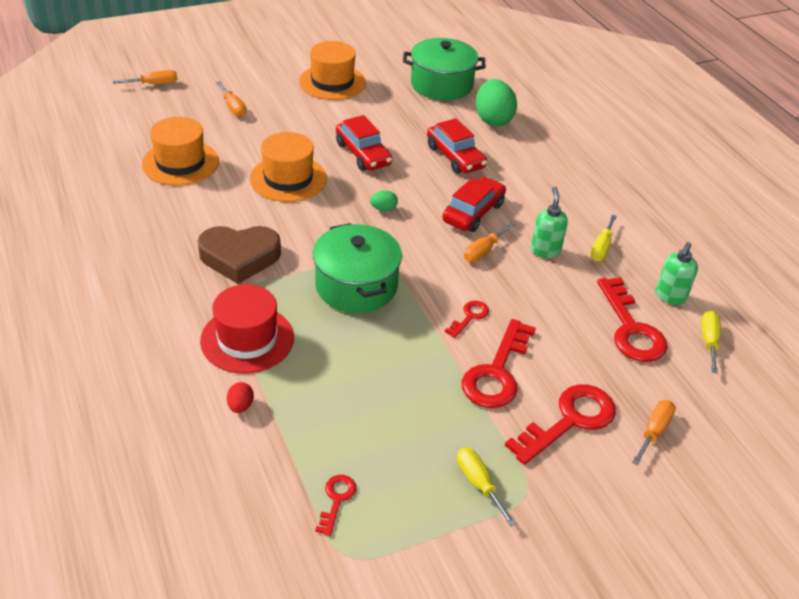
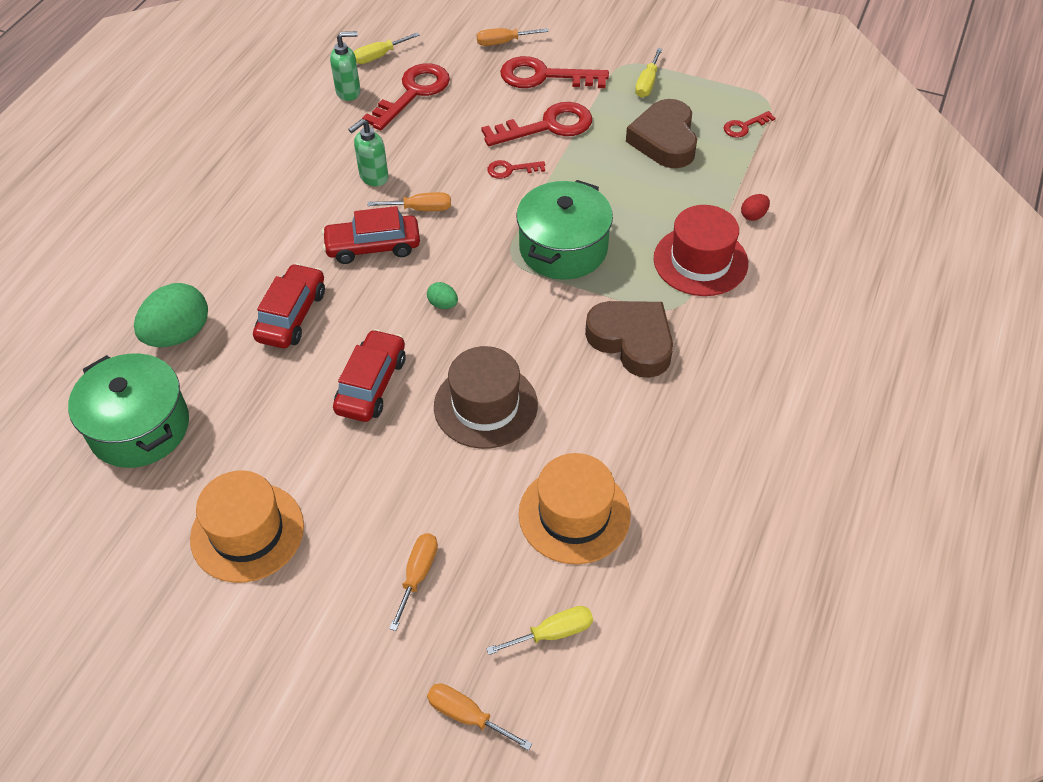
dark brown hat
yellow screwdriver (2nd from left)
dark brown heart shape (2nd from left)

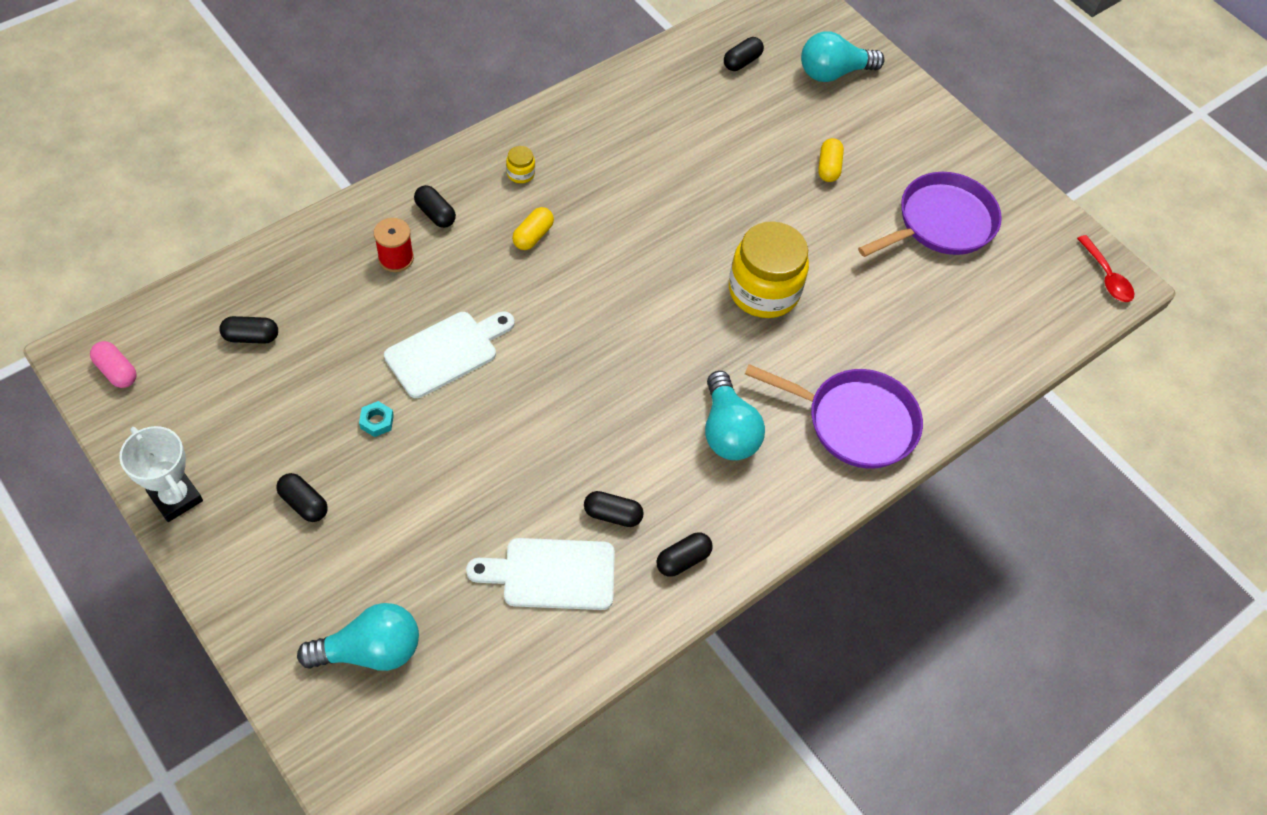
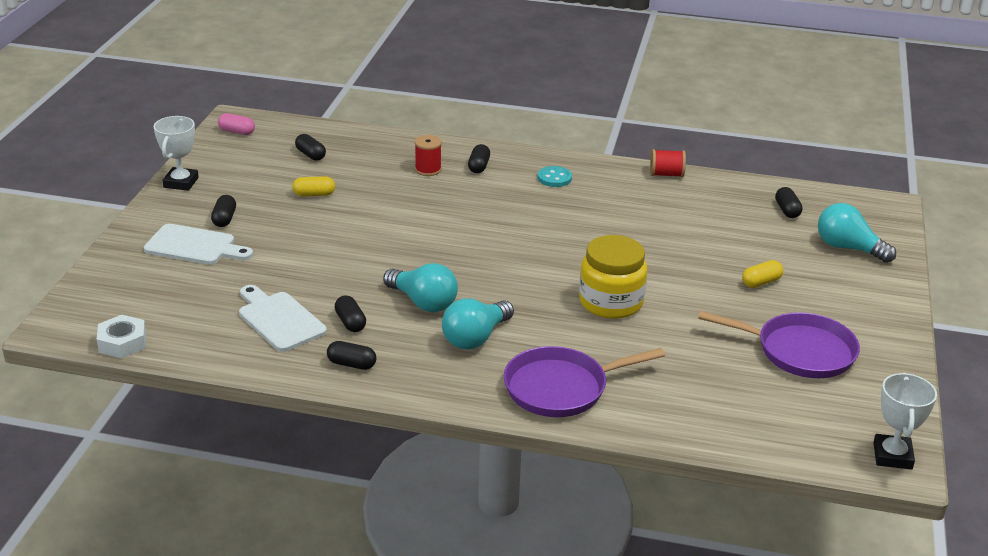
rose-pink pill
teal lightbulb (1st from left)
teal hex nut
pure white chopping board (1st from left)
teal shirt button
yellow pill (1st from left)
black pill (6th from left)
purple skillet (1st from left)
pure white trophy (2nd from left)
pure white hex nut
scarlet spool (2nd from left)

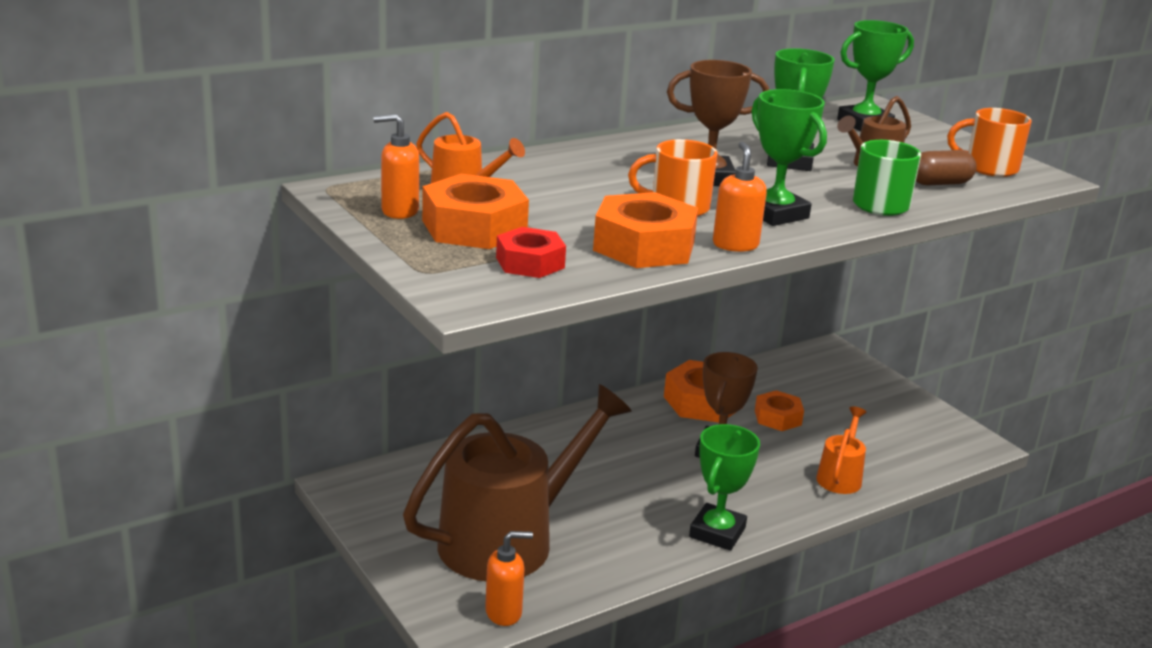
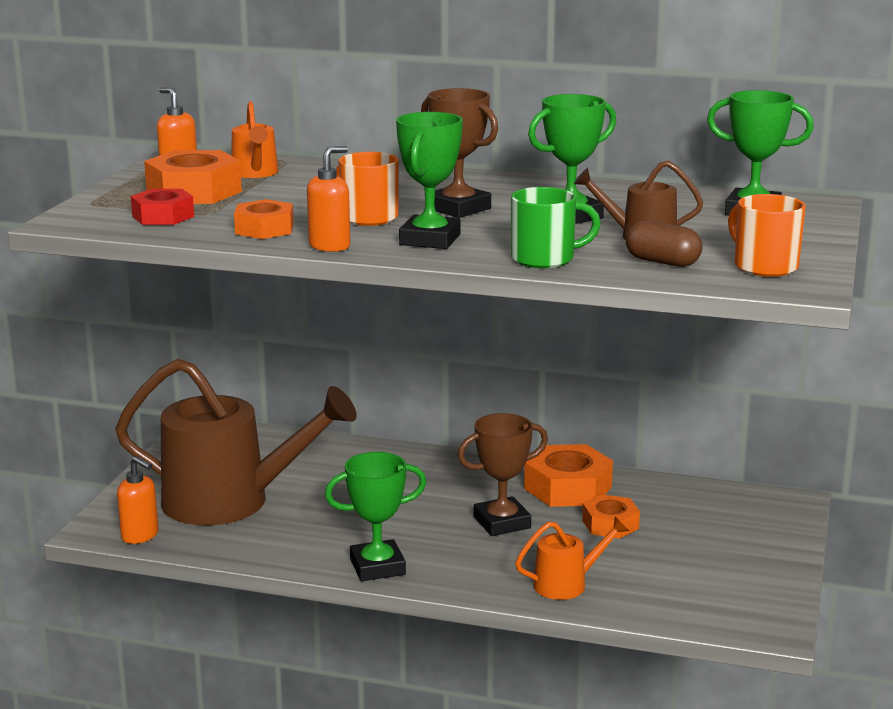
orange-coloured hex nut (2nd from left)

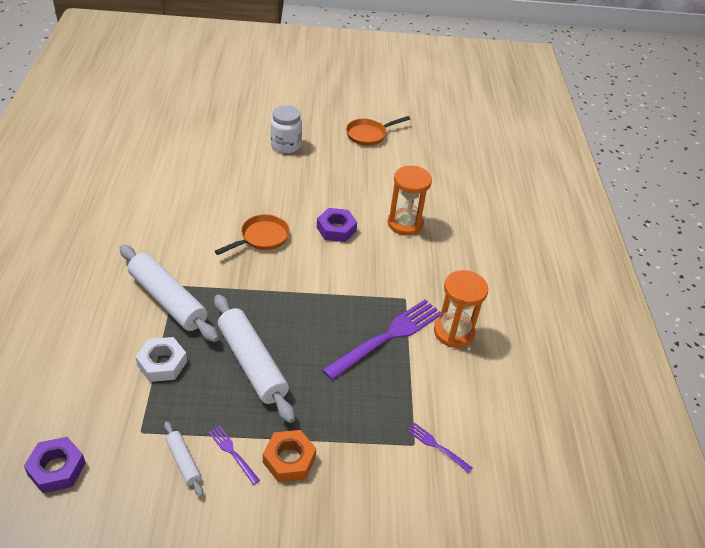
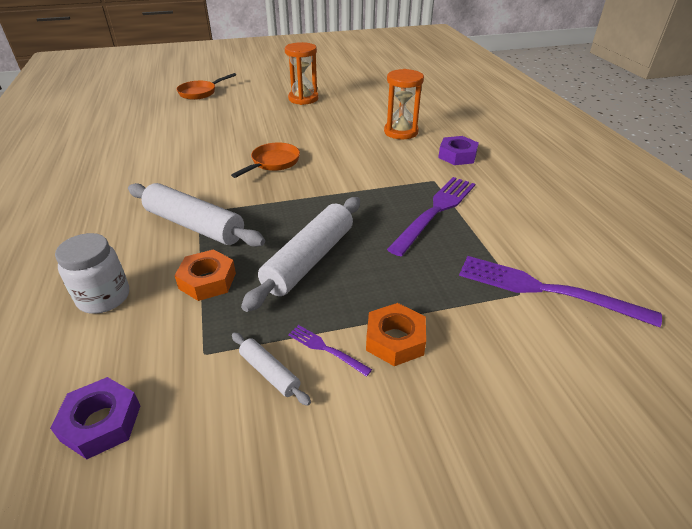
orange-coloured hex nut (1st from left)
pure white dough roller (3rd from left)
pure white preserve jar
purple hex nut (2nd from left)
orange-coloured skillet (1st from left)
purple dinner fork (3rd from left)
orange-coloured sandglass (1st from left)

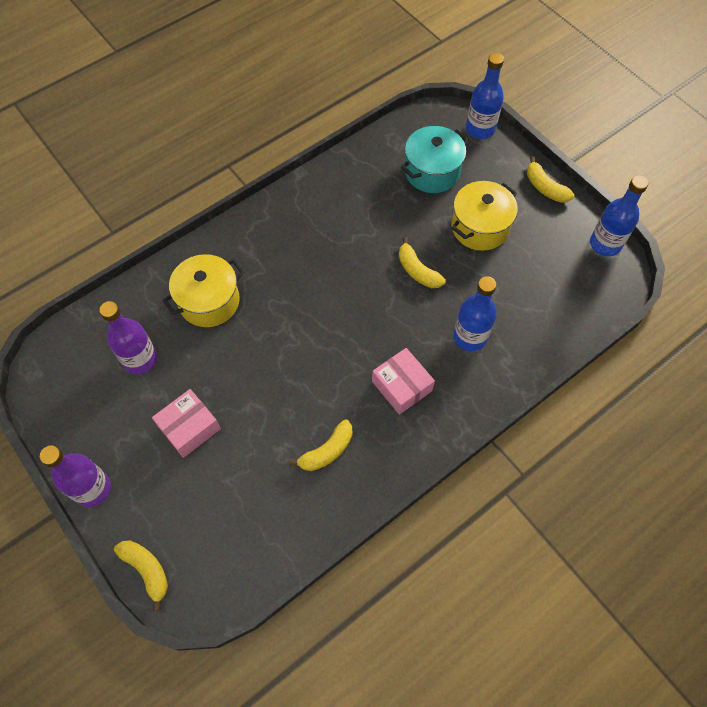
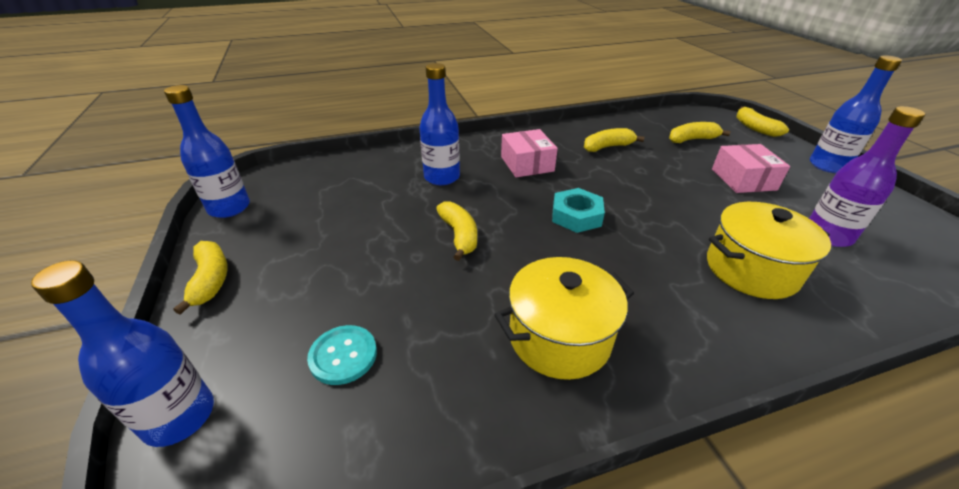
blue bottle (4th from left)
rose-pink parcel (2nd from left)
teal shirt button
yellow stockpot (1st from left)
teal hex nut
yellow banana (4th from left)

+++

** THE PROBLEM **
Output every entry exactly as given; pictures are not part of the copy.

** ANSWER TO THE PROBLEM **
dark brown hat
yellow screwdriver (2nd from left)
dark brown heart shape (2nd from left)

rose-pink pill
teal lightbulb (1st from left)
teal hex nut
pure white chopping board (1st from left)
teal shirt button
yellow pill (1st from left)
black pill (6th from left)
purple skillet (1st from left)
pure white trophy (2nd from left)
pure white hex nut
scarlet spool (2nd from left)

orange-coloured hex nut (2nd from left)

orange-coloured hex nut (1st from left)
pure white dough roller (3rd from left)
pure white preserve jar
purple hex nut (2nd from left)
orange-coloured skillet (1st from left)
purple dinner fork (3rd from left)
orange-coloured sandglass (1st from left)

blue bottle (4th from left)
rose-pink parcel (2nd from left)
teal shirt button
yellow stockpot (1st from left)
teal hex nut
yellow banana (4th from left)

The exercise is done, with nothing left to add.